Image-based object counting data:
•••••

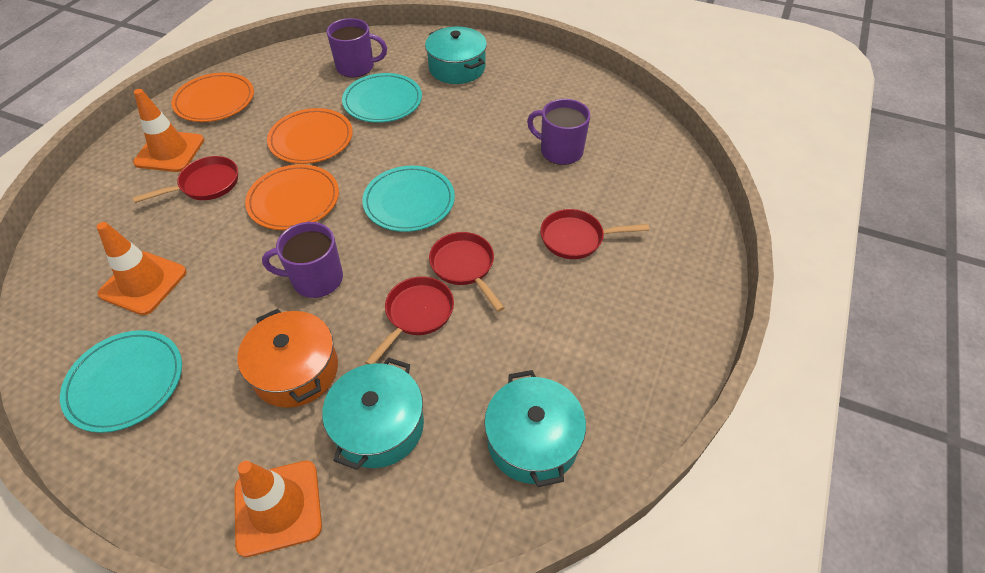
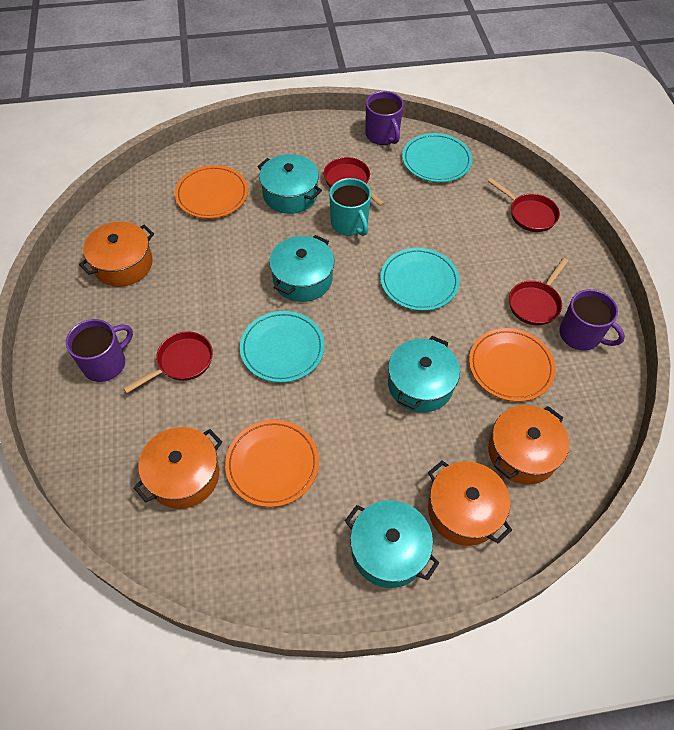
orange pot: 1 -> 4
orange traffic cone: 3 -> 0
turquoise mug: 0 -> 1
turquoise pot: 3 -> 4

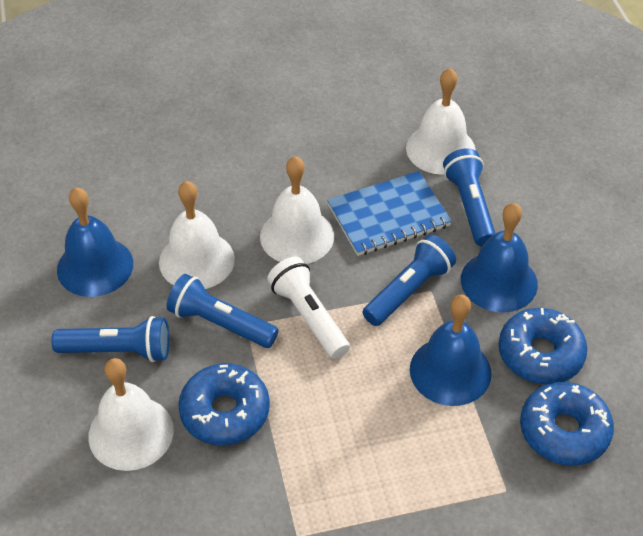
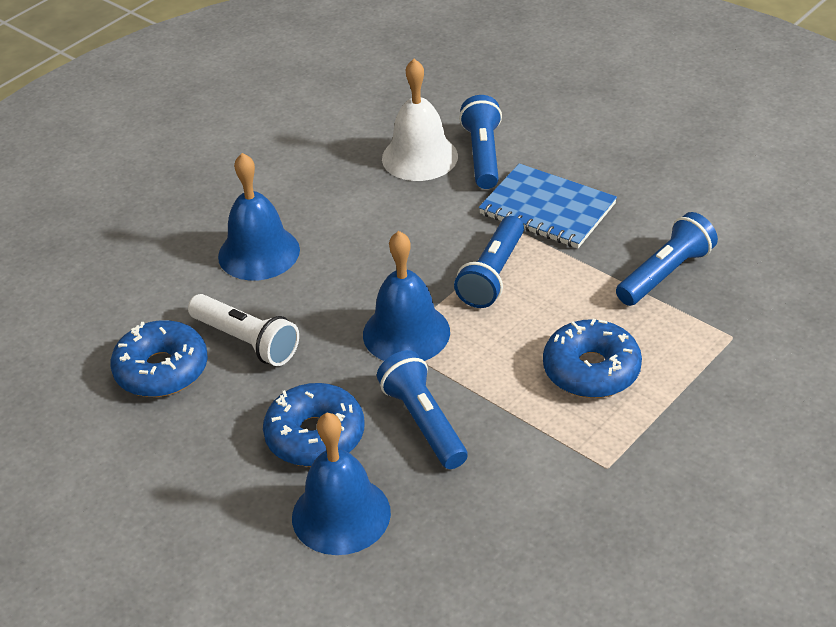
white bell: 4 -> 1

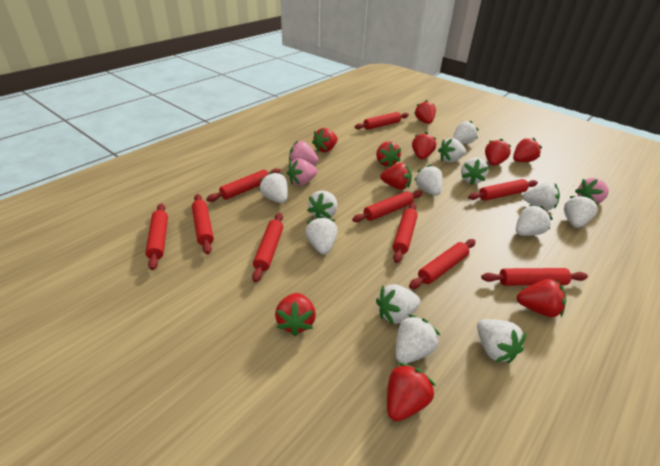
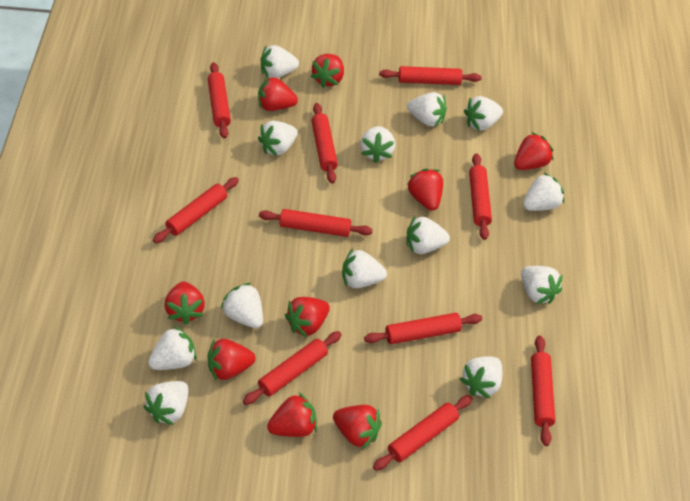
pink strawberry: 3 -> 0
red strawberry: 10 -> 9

•••••

◆ PROBLEM DETAILS ◆
Once you find the line that contains "white bell: 4 -> 1", give it again along with every later line through the end of the data, word for word, minus the pictures.

◆ ANSWER BELOW ◆
white bell: 4 -> 1

pink strawberry: 3 -> 0
red strawberry: 10 -> 9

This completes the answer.